▸ Task objective
Your answer should be one number: how many lines of the records hold the string "pink".

Records to process: Begin

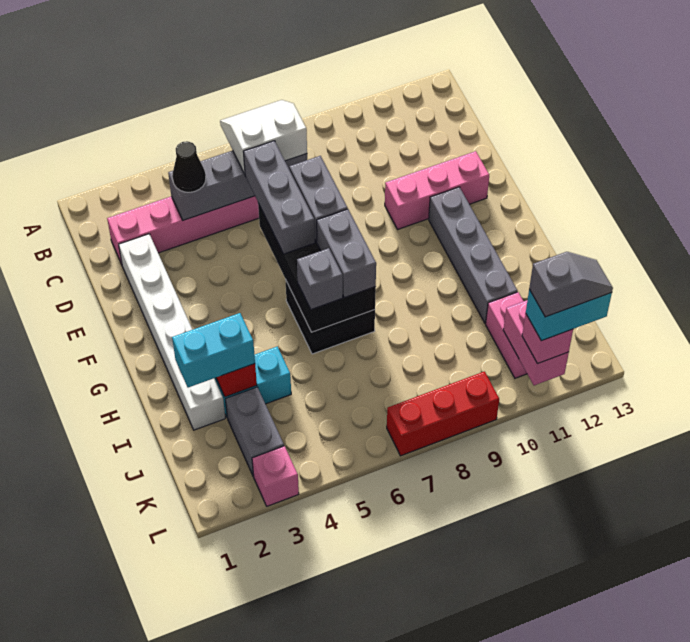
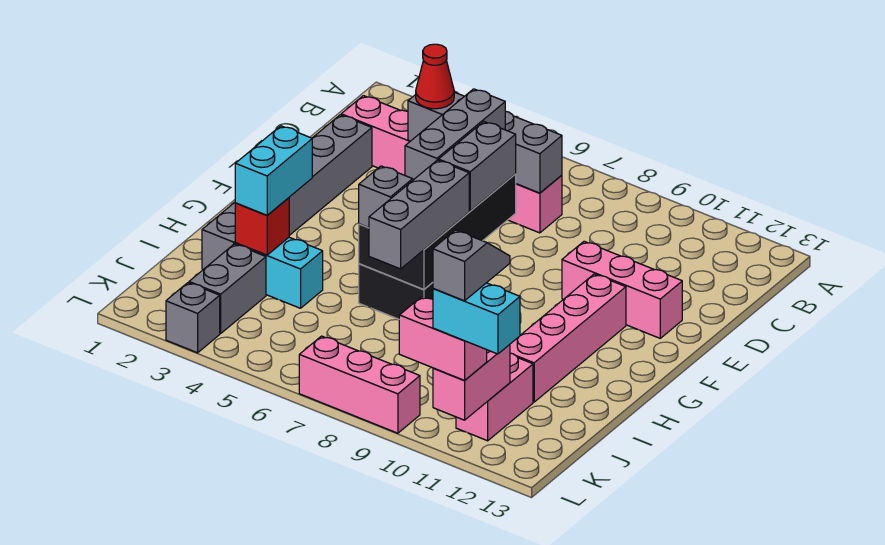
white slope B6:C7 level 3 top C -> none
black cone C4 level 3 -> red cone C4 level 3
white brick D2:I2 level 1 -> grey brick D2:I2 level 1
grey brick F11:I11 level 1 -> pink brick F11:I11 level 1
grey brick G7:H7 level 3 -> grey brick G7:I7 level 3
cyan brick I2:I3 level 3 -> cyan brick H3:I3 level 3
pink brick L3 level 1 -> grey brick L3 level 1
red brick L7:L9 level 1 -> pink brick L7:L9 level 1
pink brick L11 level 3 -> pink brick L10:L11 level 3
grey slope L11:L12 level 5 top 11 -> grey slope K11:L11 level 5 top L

Records to process: End
Records to process: Begin

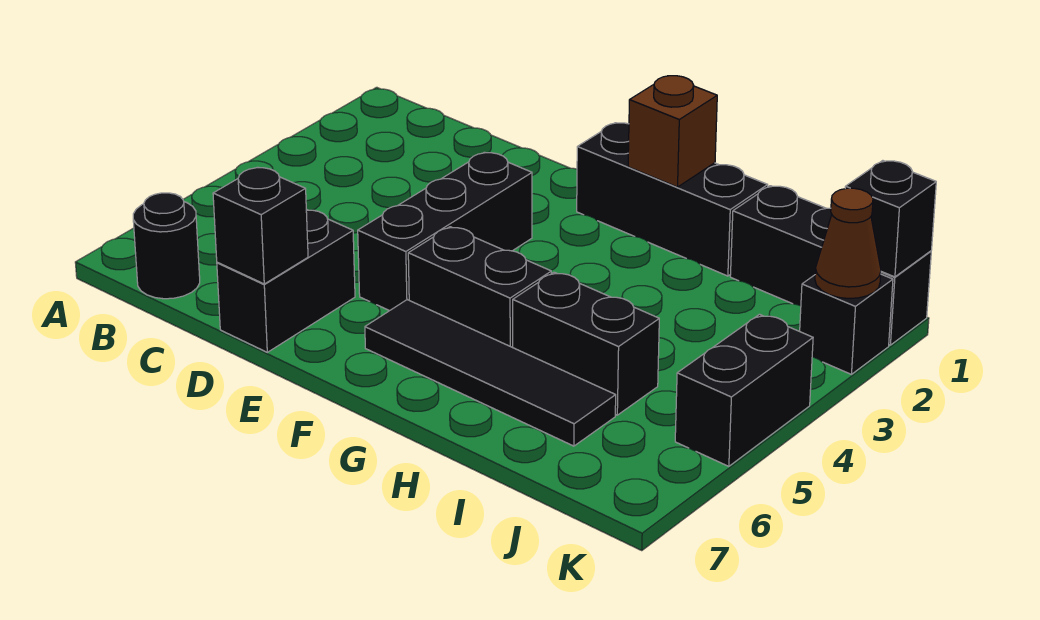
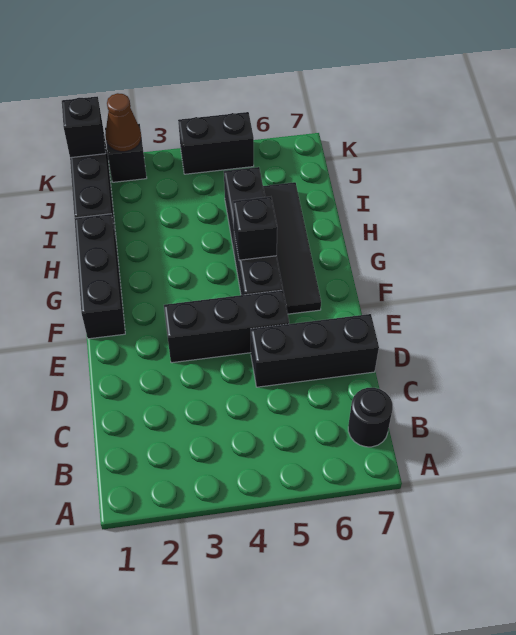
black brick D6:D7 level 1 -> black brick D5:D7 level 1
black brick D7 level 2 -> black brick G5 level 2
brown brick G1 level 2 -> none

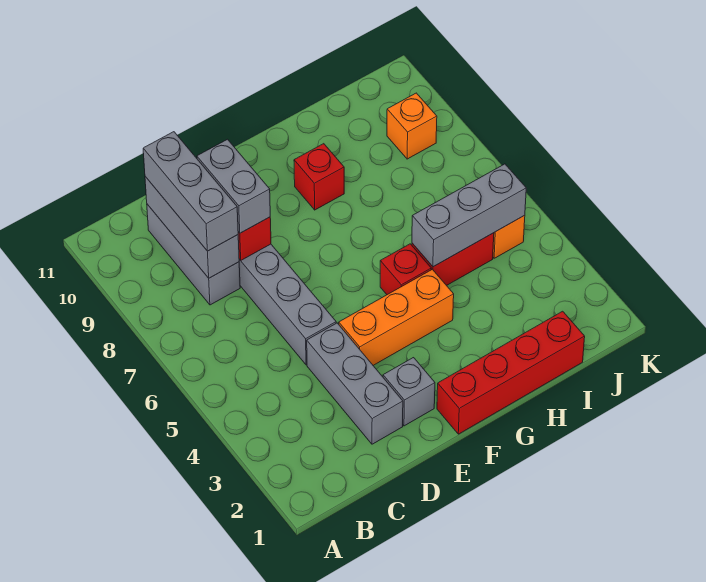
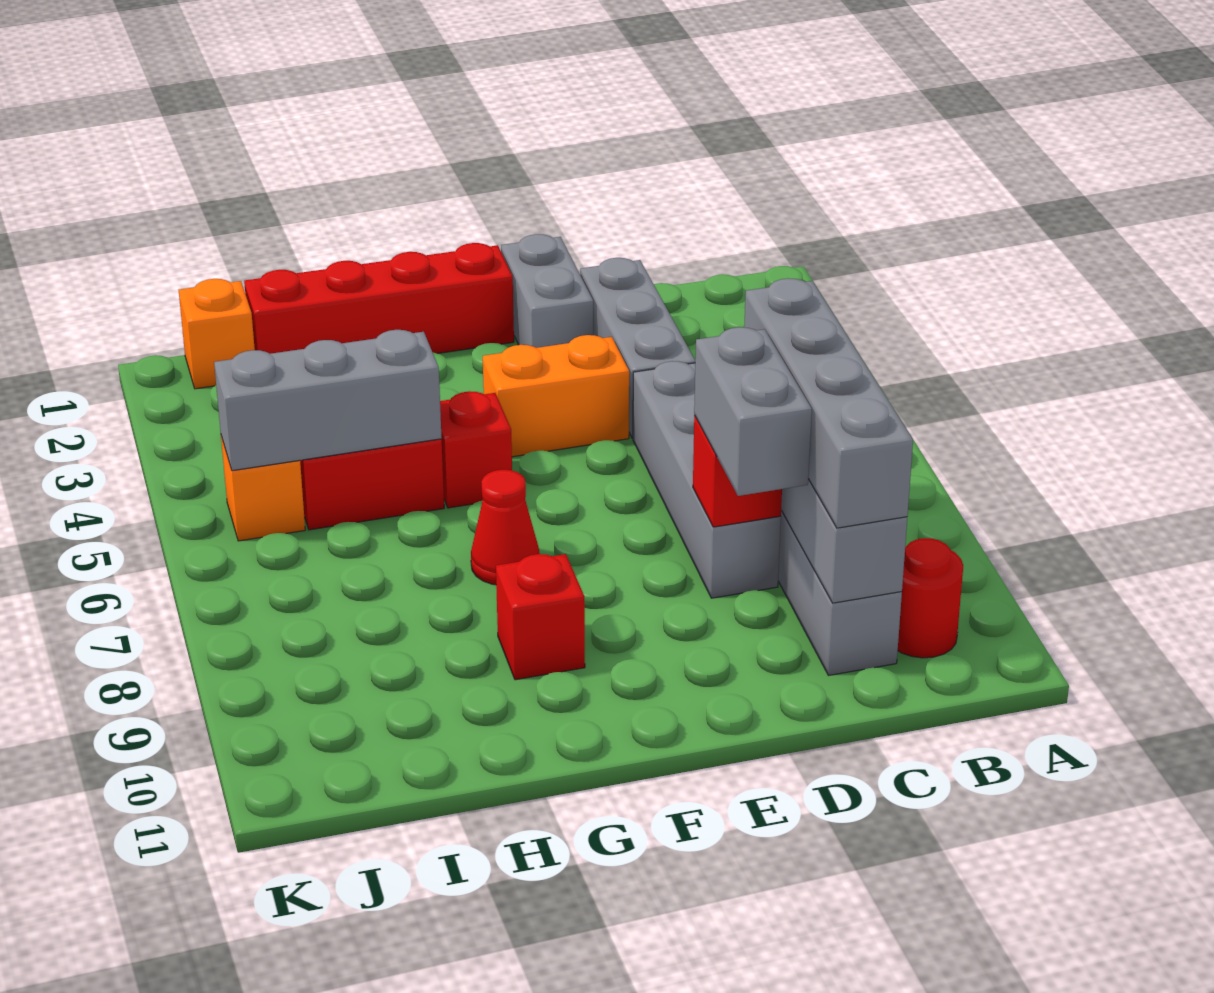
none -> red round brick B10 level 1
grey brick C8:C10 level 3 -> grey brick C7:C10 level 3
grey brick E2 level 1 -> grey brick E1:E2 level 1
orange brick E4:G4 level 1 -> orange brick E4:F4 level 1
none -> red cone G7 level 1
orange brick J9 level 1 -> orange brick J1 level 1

Records to process: End
Records to process: Begin

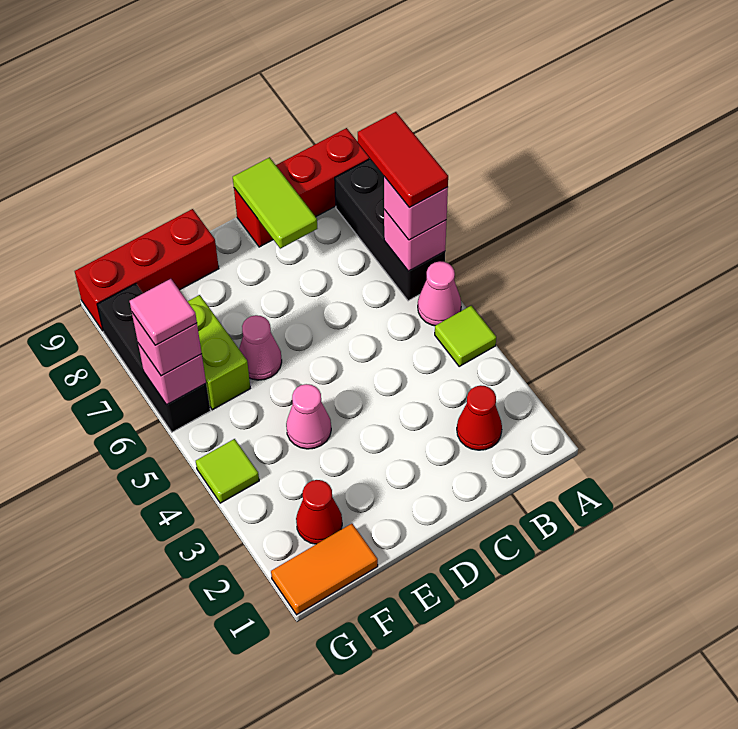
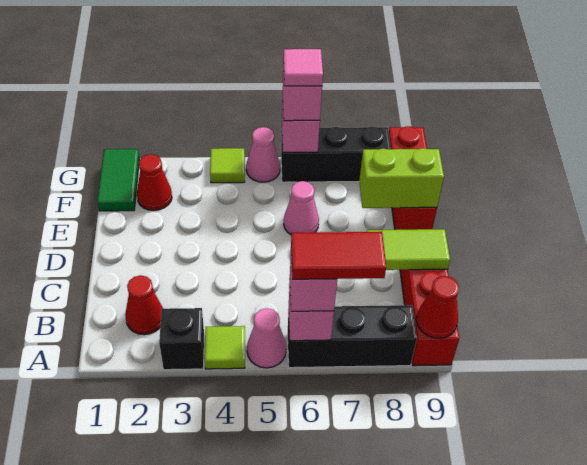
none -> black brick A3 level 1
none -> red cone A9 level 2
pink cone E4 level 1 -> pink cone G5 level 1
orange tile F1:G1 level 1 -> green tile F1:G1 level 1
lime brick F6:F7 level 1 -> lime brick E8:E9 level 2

Records to process: End

▸ Result for this exercise
5